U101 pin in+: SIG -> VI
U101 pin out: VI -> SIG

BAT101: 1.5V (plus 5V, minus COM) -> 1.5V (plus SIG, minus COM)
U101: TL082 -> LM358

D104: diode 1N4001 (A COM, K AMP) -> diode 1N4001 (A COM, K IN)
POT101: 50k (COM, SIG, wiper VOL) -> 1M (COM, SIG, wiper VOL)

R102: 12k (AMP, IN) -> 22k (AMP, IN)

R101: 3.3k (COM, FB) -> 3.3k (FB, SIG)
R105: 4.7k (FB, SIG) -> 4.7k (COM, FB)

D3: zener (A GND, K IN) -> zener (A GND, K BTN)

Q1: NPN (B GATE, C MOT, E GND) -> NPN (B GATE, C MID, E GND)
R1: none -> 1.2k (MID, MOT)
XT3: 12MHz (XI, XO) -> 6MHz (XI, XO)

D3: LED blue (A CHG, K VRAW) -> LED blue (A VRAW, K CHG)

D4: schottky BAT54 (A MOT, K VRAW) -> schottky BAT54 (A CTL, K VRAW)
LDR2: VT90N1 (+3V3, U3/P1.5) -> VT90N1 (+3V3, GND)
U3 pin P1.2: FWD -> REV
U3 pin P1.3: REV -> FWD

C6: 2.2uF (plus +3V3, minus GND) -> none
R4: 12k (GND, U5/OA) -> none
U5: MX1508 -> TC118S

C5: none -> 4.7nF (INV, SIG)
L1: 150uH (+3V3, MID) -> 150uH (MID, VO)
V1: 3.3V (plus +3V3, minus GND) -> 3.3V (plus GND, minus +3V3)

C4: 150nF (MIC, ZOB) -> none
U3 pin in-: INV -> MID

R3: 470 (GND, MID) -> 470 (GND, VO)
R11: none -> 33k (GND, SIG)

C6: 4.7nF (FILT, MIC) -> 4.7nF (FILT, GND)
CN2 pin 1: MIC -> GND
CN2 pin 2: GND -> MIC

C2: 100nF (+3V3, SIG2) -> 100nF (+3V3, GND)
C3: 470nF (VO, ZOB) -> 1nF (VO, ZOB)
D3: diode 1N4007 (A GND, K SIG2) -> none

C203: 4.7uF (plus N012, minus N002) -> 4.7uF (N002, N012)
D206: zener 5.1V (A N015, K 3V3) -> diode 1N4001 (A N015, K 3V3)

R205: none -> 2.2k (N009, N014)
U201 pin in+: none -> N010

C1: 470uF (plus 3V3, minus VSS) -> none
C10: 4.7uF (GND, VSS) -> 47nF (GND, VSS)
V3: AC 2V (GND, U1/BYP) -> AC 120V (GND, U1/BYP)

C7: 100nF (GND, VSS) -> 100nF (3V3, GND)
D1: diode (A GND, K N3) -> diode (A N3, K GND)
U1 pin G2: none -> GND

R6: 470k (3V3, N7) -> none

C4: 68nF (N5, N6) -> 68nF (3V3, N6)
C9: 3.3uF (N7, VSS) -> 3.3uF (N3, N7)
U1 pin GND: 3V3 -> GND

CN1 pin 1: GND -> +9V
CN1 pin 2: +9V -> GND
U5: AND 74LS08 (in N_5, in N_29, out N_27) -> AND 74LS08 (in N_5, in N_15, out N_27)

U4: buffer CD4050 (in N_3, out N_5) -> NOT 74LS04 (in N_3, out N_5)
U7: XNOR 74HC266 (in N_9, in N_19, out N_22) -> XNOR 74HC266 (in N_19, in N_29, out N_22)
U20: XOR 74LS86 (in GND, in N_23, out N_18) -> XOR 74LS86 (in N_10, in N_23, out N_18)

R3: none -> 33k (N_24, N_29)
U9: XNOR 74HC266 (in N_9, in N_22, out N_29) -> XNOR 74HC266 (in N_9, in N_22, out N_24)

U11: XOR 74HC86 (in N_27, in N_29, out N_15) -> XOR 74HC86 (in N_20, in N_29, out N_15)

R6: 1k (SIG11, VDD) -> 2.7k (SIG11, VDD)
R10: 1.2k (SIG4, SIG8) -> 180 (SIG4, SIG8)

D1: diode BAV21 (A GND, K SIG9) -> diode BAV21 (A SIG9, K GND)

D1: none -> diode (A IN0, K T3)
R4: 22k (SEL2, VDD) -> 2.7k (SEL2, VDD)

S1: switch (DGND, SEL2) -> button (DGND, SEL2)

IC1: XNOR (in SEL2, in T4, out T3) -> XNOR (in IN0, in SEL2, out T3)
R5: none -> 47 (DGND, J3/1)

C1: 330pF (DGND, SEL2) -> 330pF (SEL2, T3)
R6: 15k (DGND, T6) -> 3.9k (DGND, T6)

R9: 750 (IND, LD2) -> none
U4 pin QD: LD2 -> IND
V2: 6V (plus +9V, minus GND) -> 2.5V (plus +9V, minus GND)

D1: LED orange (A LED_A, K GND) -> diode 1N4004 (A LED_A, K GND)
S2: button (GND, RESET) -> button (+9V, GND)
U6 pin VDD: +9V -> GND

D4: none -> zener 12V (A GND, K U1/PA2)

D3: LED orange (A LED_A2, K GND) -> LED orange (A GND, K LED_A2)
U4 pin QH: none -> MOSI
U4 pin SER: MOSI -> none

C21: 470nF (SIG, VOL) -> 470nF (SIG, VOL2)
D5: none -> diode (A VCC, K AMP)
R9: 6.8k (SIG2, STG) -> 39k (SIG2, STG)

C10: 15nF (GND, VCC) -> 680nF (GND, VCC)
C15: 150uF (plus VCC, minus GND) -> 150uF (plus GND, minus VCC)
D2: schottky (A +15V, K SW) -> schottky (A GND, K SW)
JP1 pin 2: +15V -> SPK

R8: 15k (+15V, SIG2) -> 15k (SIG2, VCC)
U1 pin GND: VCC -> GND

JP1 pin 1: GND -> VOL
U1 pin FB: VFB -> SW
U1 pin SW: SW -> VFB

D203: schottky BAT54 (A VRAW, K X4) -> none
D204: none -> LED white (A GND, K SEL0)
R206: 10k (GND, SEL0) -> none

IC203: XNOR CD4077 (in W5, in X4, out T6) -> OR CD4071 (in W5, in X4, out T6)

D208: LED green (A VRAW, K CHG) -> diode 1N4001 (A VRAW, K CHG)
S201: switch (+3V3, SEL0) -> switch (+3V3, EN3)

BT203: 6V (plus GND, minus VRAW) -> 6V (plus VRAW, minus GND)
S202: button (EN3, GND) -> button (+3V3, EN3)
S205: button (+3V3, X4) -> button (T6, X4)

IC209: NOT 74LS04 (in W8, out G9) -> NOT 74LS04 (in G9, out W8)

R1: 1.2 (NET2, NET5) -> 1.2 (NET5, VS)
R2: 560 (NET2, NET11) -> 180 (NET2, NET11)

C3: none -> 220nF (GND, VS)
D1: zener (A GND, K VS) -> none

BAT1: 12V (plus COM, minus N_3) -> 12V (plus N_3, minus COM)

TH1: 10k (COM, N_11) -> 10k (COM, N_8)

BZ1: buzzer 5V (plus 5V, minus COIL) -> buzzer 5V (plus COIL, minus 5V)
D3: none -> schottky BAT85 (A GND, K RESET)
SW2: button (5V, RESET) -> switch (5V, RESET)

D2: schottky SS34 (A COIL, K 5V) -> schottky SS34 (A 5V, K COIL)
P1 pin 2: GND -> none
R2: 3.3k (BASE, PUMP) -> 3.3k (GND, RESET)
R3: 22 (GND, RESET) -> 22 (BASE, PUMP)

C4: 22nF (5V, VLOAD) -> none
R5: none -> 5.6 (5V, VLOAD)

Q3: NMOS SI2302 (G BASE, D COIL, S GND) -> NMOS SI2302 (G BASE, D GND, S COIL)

══════════

» **What is expected**: Every line of the material needs to be returned exactly.

» **Written response**:
U101 pin in+: SIG -> VI
U101 pin out: VI -> SIG

BAT101: 1.5V (plus 5V, minus COM) -> 1.5V (plus SIG, minus COM)
U101: TL082 -> LM358

D104: diode 1N4001 (A COM, K AMP) -> diode 1N4001 (A COM, K IN)
POT101: 50k (COM, SIG, wiper VOL) -> 1M (COM, SIG, wiper VOL)

R102: 12k (AMP, IN) -> 22k (AMP, IN)

R101: 3.3k (COM, FB) -> 3.3k (FB, SIG)
R105: 4.7k (FB, SIG) -> 4.7k (COM, FB)

D3: zener (A GND, K IN) -> zener (A GND, K BTN)

Q1: NPN (B GATE, C MOT, E GND) -> NPN (B GATE, C MID, E GND)
R1: none -> 1.2k (MID, MOT)
XT3: 12MHz (XI, XO) -> 6MHz (XI, XO)

D3: LED blue (A CHG, K VRAW) -> LED blue (A VRAW, K CHG)

D4: schottky BAT54 (A MOT, K VRAW) -> schottky BAT54 (A CTL, K VRAW)
LDR2: VT90N1 (+3V3, U3/P1.5) -> VT90N1 (+3V3, GND)
U3 pin P1.2: FWD -> REV
U3 pin P1.3: REV -> FWD

C6: 2.2uF (plus +3V3, minus GND) -> none
R4: 12k (GND, U5/OA) -> none
U5: MX1508 -> TC118S

C5: none -> 4.7nF (INV, SIG)
L1: 150uH (+3V3, MID) -> 150uH (MID, VO)
V1: 3.3V (plus +3V3, minus GND) -> 3.3V (plus GND, minus +3V3)

C4: 150nF (MIC, ZOB) -> none
U3 pin in-: INV -> MID

R3: 470 (GND, MID) -> 470 (GND, VO)
R11: none -> 33k (GND, SIG)

C6: 4.7nF (FILT, MIC) -> 4.7nF (FILT, GND)
CN2 pin 1: MIC -> GND
CN2 pin 2: GND -> MIC

C2: 100nF (+3V3, SIG2) -> 100nF (+3V3, GND)
C3: 470nF (VO, ZOB) -> 1nF (VO, ZOB)
D3: diode 1N4007 (A GND, K SIG2) -> none

C203: 4.7uF (plus N012, minus N002) -> 4.7uF (N002, N012)
D206: zener 5.1V (A N015, K 3V3) -> diode 1N4001 (A N015, K 3V3)

R205: none -> 2.2k (N009, N014)
U201 pin in+: none -> N010

C1: 470uF (plus 3V3, minus VSS) -> none
C10: 4.7uF (GND, VSS) -> 47nF (GND, VSS)
V3: AC 2V (GND, U1/BYP) -> AC 120V (GND, U1/BYP)

C7: 100nF (GND, VSS) -> 100nF (3V3, GND)
D1: diode (A GND, K N3) -> diode (A N3, K GND)
U1 pin G2: none -> GND

R6: 470k (3V3, N7) -> none

C4: 68nF (N5, N6) -> 68nF (3V3, N6)
C9: 3.3uF (N7, VSS) -> 3.3uF (N3, N7)
U1 pin GND: 3V3 -> GND

CN1 pin 1: GND -> +9V
CN1 pin 2: +9V -> GND
U5: AND 74LS08 (in N_5, in N_29, out N_27) -> AND 74LS08 (in N_5, in N_15, out N_27)

U4: buffer CD4050 (in N_3, out N_5) -> NOT 74LS04 (in N_3, out N_5)
U7: XNOR 74HC266 (in N_9, in N_19, out N_22) -> XNOR 74HC266 (in N_19, in N_29, out N_22)
U20: XOR 74LS86 (in GND, in N_23, out N_18) -> XOR 74LS86 (in N_10, in N_23, out N_18)

R3: none -> 33k (N_24, N_29)
U9: XNOR 74HC266 (in N_9, in N_22, out N_29) -> XNOR 74HC266 (in N_9, in N_22, out N_24)

U11: XOR 74HC86 (in N_27, in N_29, out N_15) -> XOR 74HC86 (in N_20, in N_29, out N_15)

R6: 1k (SIG11, VDD) -> 2.7k (SIG11, VDD)
R10: 1.2k (SIG4, SIG8) -> 180 (SIG4, SIG8)

D1: diode BAV21 (A GND, K SIG9) -> diode BAV21 (A SIG9, K GND)

D1: none -> diode (A IN0, K T3)
R4: 22k (SEL2, VDD) -> 2.7k (SEL2, VDD)

S1: switch (DGND, SEL2) -> button (DGND, SEL2)

IC1: XNOR (in SEL2, in T4, out T3) -> XNOR (in IN0, in SEL2, out T3)
R5: none -> 47 (DGND, J3/1)

C1: 330pF (DGND, SEL2) -> 330pF (SEL2, T3)
R6: 15k (DGND, T6) -> 3.9k (DGND, T6)

R9: 750 (IND, LD2) -> none
U4 pin QD: LD2 -> IND
V2: 6V (plus +9V, minus GND) -> 2.5V (plus +9V, minus GND)

D1: LED orange (A LED_A, K GND) -> diode 1N4004 (A LED_A, K GND)
S2: button (GND, RESET) -> button (+9V, GND)
U6 pin VDD: +9V -> GND

D4: none -> zener 12V (A GND, K U1/PA2)

D3: LED orange (A LED_A2, K GND) -> LED orange (A GND, K LED_A2)
U4 pin QH: none -> MOSI
U4 pin SER: MOSI -> none

C21: 470nF (SIG, VOL) -> 470nF (SIG, VOL2)
D5: none -> diode (A VCC, K AMP)
R9: 6.8k (SIG2, STG) -> 39k (SIG2, STG)

C10: 15nF (GND, VCC) -> 680nF (GND, VCC)
C15: 150uF (plus VCC, minus GND) -> 150uF (plus GND, minus VCC)
D2: schottky (A +15V, K SW) -> schottky (A GND, K SW)
JP1 pin 2: +15V -> SPK

R8: 15k (+15V, SIG2) -> 15k (SIG2, VCC)
U1 pin GND: VCC -> GND

JP1 pin 1: GND -> VOL
U1 pin FB: VFB -> SW
U1 pin SW: SW -> VFB

D203: schottky BAT54 (A VRAW, K X4) -> none
D204: none -> LED white (A GND, K SEL0)
R206: 10k (GND, SEL0) -> none

IC203: XNOR CD4077 (in W5, in X4, out T6) -> OR CD4071 (in W5, in X4, out T6)

D208: LED green (A VRAW, K CHG) -> diode 1N4001 (A VRAW, K CHG)
S201: switch (+3V3, SEL0) -> switch (+3V3, EN3)

BT203: 6V (plus GND, minus VRAW) -> 6V (plus VRAW, minus GND)
S202: button (EN3, GND) -> button (+3V3, EN3)
S205: button (+3V3, X4) -> button (T6, X4)

IC209: NOT 74LS04 (in W8, out G9) -> NOT 74LS04 (in G9, out W8)

R1: 1.2 (NET2, NET5) -> 1.2 (NET5, VS)
R2: 560 (NET2, NET11) -> 180 (NET2, NET11)

C3: none -> 220nF (GND, VS)
D1: zener (A GND, K VS) -> none

BAT1: 12V (plus COM, minus N_3) -> 12V (plus N_3, minus COM)

TH1: 10k (COM, N_11) -> 10k (COM, N_8)

BZ1: buzzer 5V (plus 5V, minus COIL) -> buzzer 5V (plus COIL, minus 5V)
D3: none -> schottky BAT85 (A GND, K RESET)
SW2: button (5V, RESET) -> switch (5V, RESET)

D2: schottky SS34 (A COIL, K 5V) -> schottky SS34 (A 5V, K COIL)
P1 pin 2: GND -> none
R2: 3.3k (BASE, PUMP) -> 3.3k (GND, RESET)
R3: 22 (GND, RESET) -> 22 (BASE, PUMP)

C4: 22nF (5V, VLOAD) -> none
R5: none -> 5.6 (5V, VLOAD)

Q3: NMOS SI2302 (G BASE, D COIL, S GND) -> NMOS SI2302 (G BASE, D GND, S COIL)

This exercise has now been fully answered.